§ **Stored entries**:
□ □ □ □

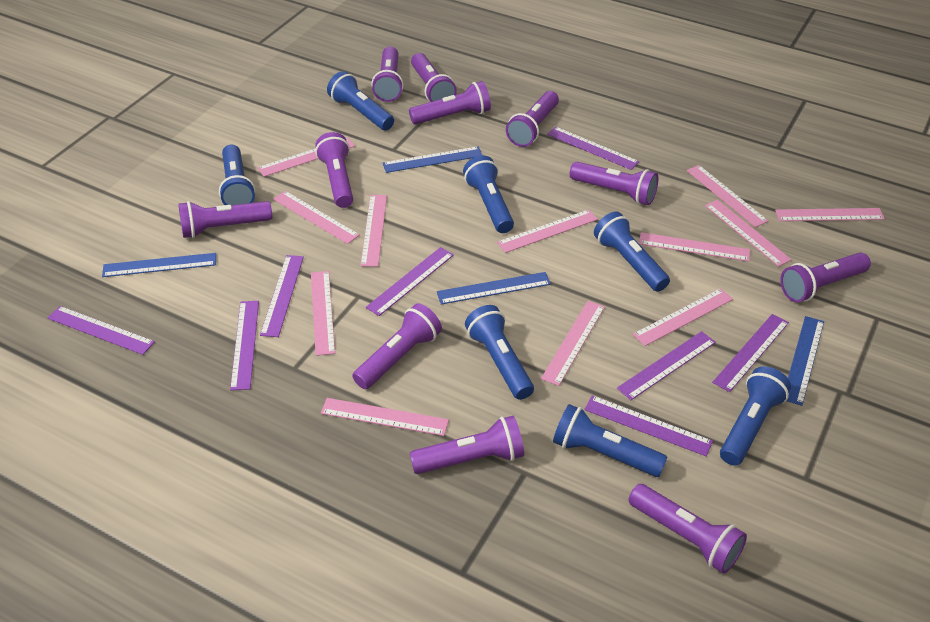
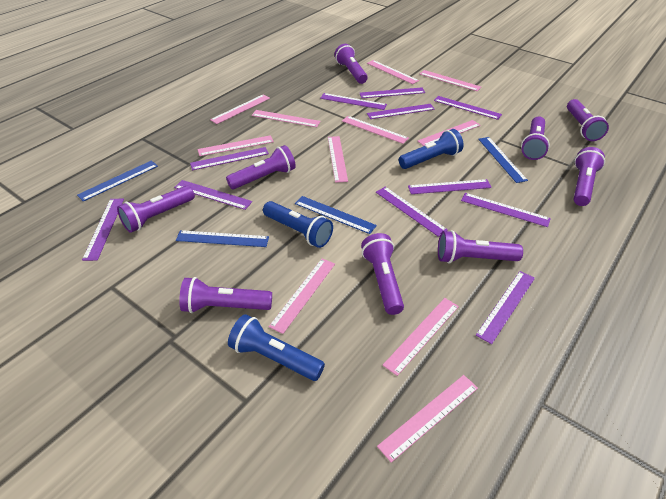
blue flashlight: 7 -> 3
pink ruler: 12 -> 11
purple flashlight: 11 -> 9
purple ruler: 8 -> 11

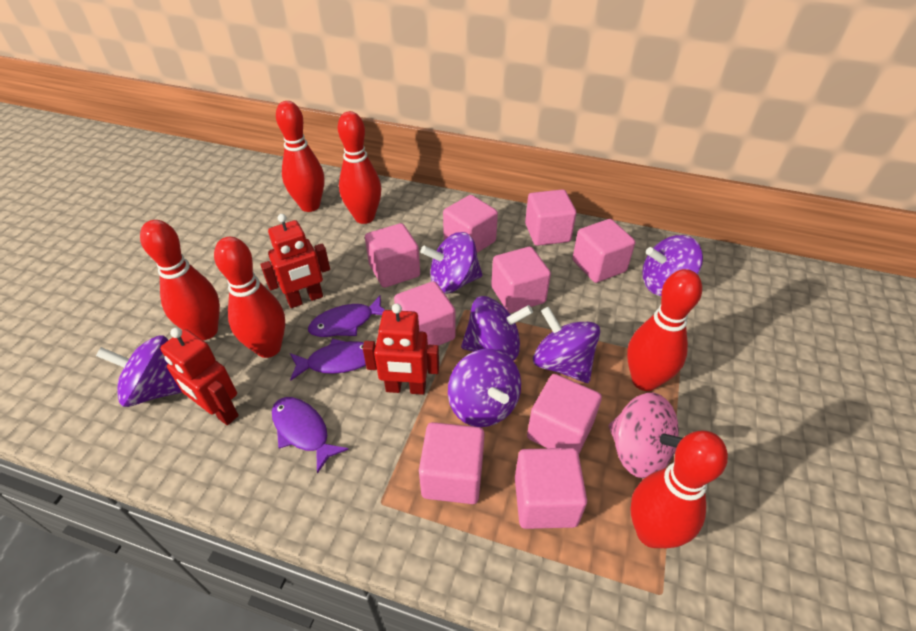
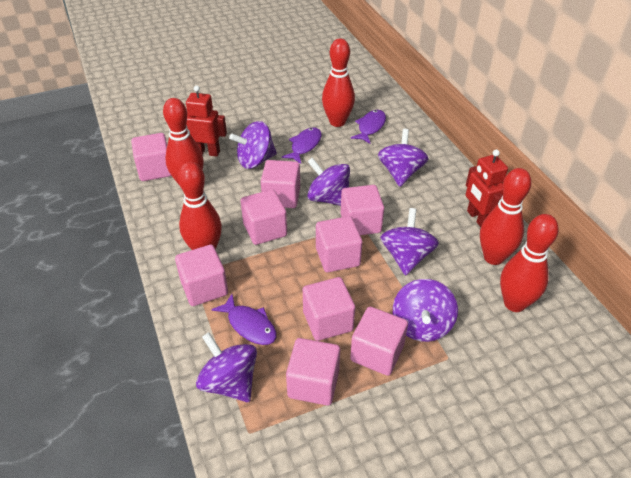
pink spinning top: 1 -> 0
red bowling pin: 6 -> 5
red robot: 3 -> 2

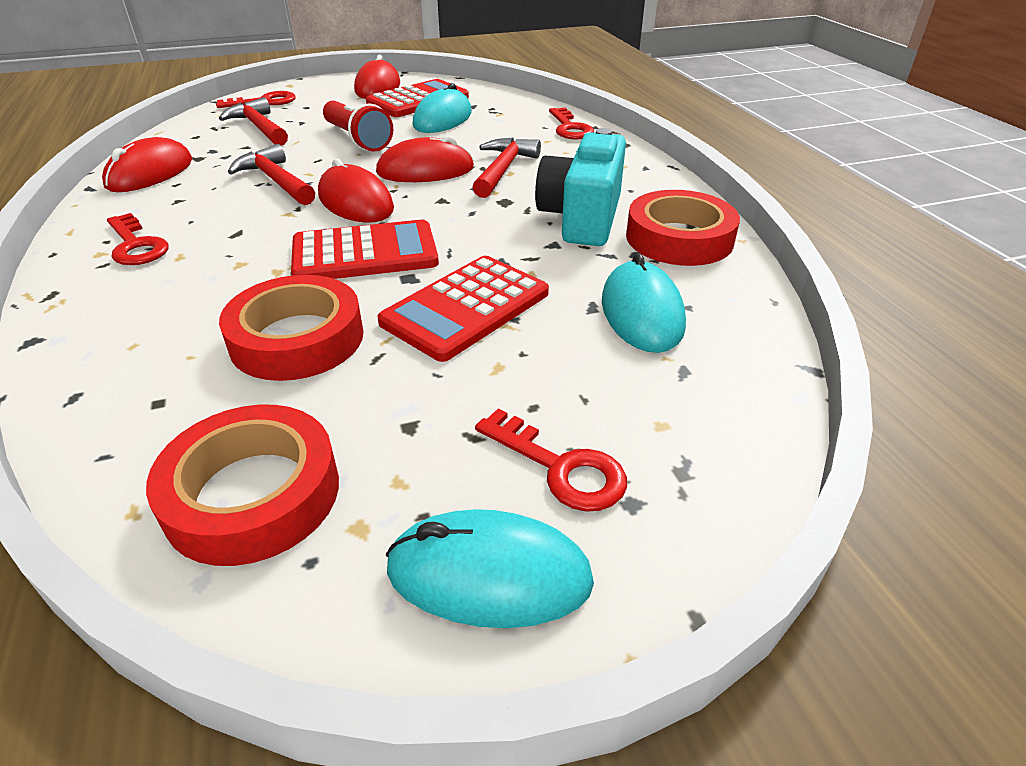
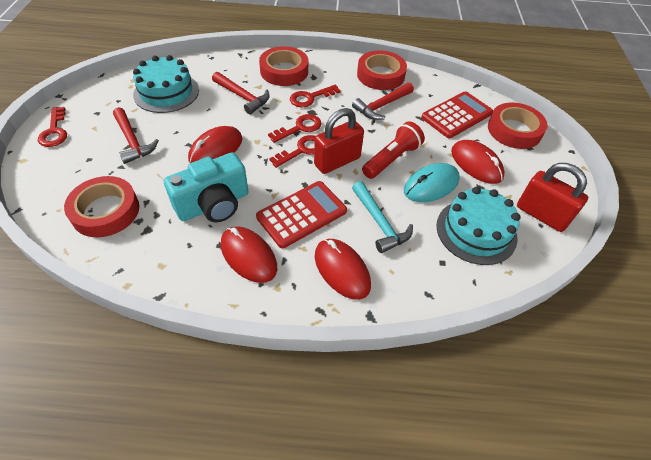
red calculator: 3 -> 2
red padlock: 0 -> 2
red tape: 3 -> 4
turquoise cake: 0 -> 2
turquoise hammer: 0 -> 1
turquoise mouse: 3 -> 1

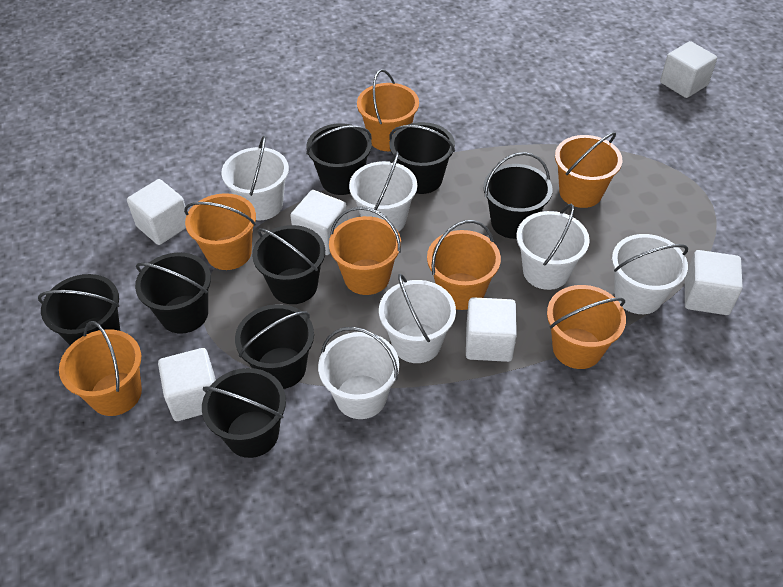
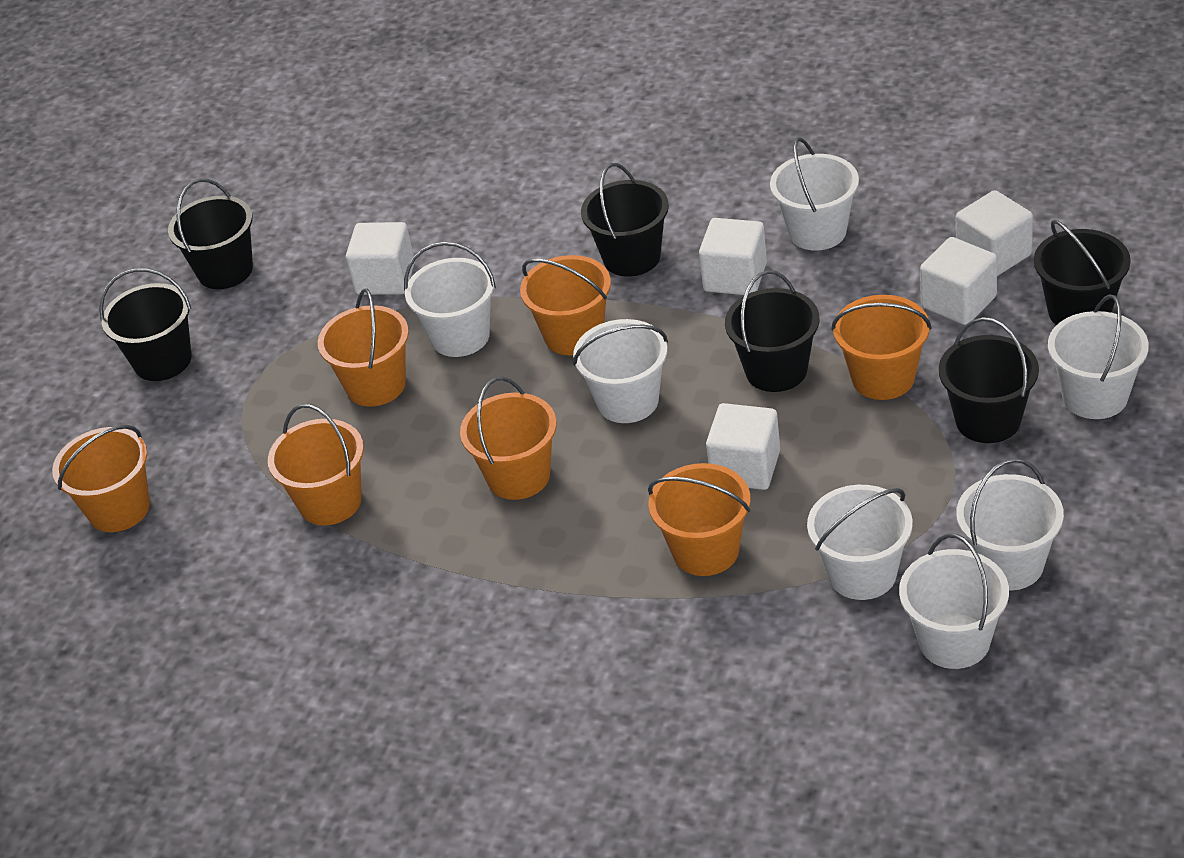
black bucket: 8 -> 6
white bucket: 6 -> 7
white cube: 6 -> 5

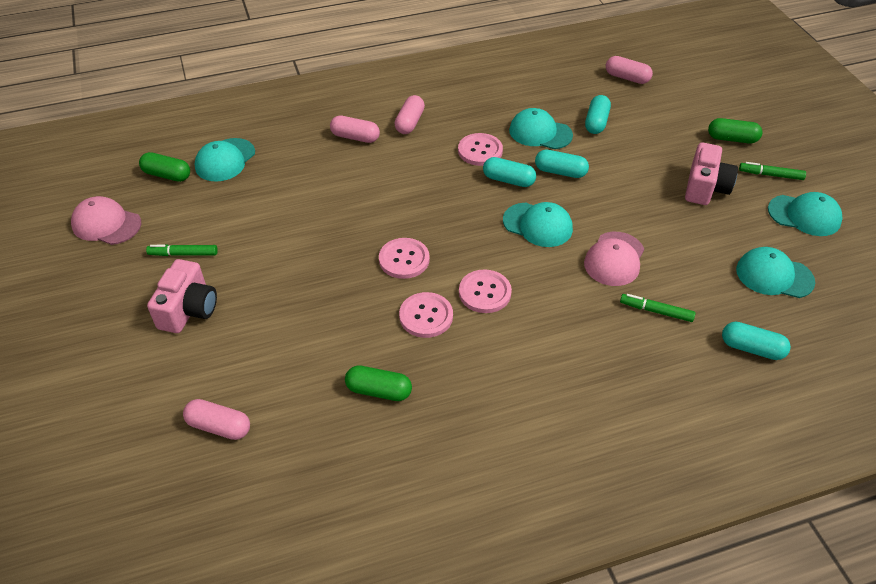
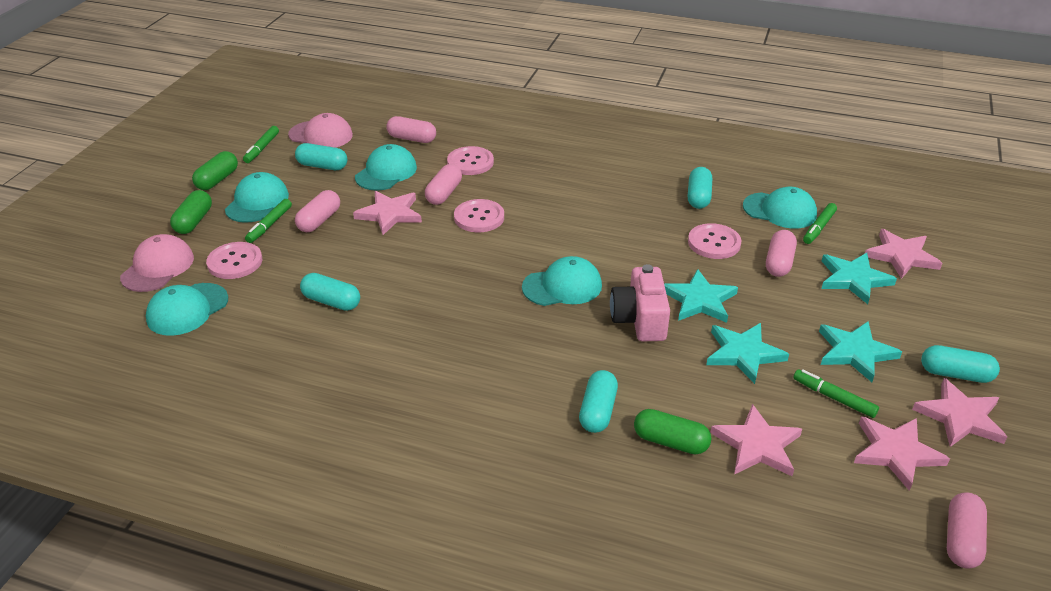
green marker: 3 -> 4
pink camera: 2 -> 1
pink capsule: 4 -> 5
pink star: 0 -> 5
turquoise capsule: 4 -> 5
turquoise star: 0 -> 4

□ □ □ □

§ **Your instructions**: Would you output each entry exactly and leave the pictures behind?

§ **Worked solution**:
blue flashlight: 7 -> 3
pink ruler: 12 -> 11
purple flashlight: 11 -> 9
purple ruler: 8 -> 11

pink spinning top: 1 -> 0
red bowling pin: 6 -> 5
red robot: 3 -> 2

red calculator: 3 -> 2
red padlock: 0 -> 2
red tape: 3 -> 4
turquoise cake: 0 -> 2
turquoise hammer: 0 -> 1
turquoise mouse: 3 -> 1

black bucket: 8 -> 6
white bucket: 6 -> 7
white cube: 6 -> 5

green marker: 3 -> 4
pink camera: 2 -> 1
pink capsule: 4 -> 5
pink star: 0 -> 5
turquoise capsule: 4 -> 5
turquoise star: 0 -> 4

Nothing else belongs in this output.